• _Work to be completed_
Go through the data and copy each line where the word "yellow" shows up.

Data extract Start Marker

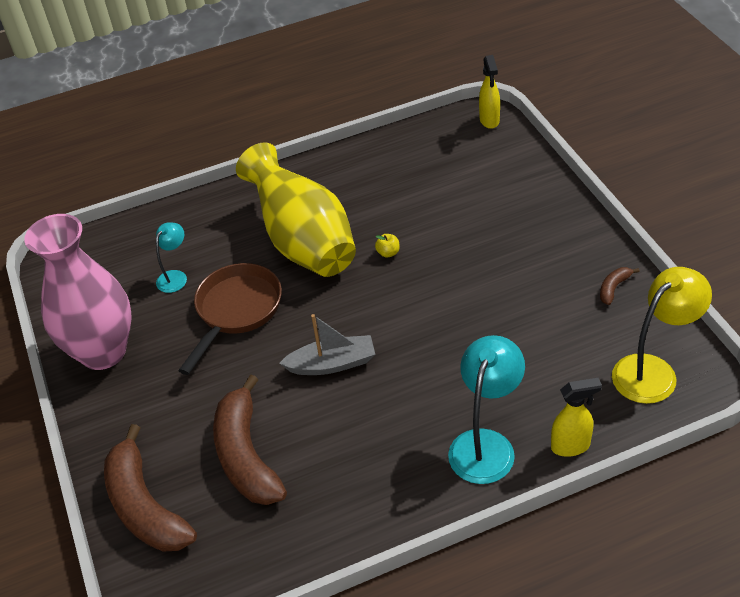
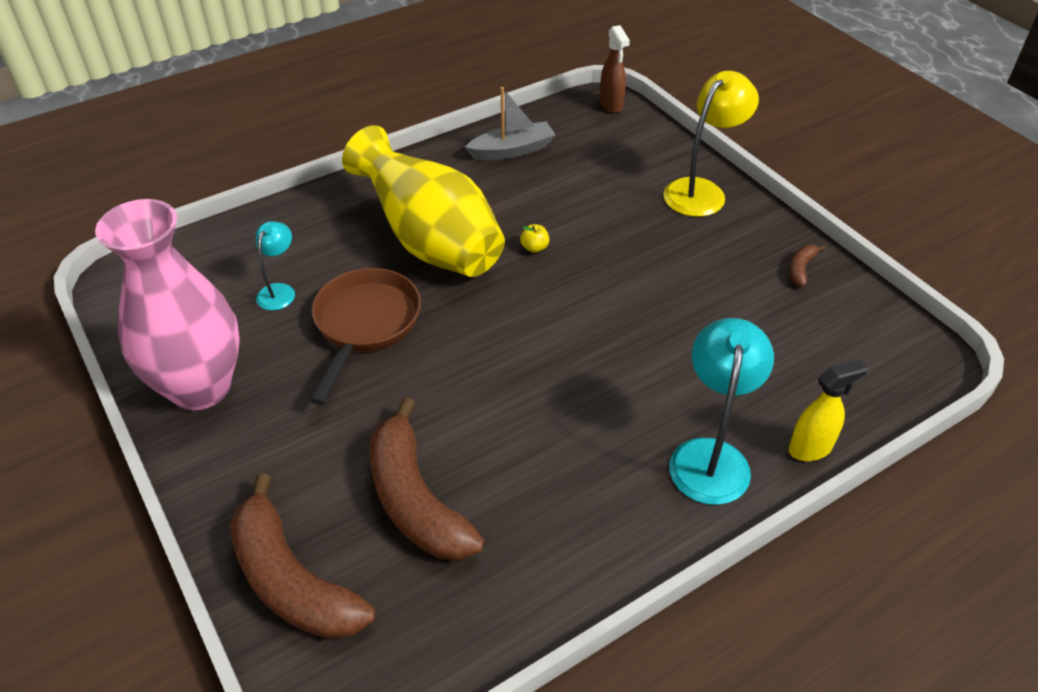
camera: 15 degrees left, 0 degrees up
(332, 364) = (499, 377): grey boat -> grey boat (512, 150)
(489, 120) = (611, 105): yellow spray bottle -> brown spray bottle
(653, 371) = (874, 355): yellow lamp -> yellow lamp (701, 191)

Data extract End Marker

• _The completed task_
(489, 120) = (611, 105): yellow spray bottle -> brown spray bottle
(653, 371) = (874, 355): yellow lamp -> yellow lamp (701, 191)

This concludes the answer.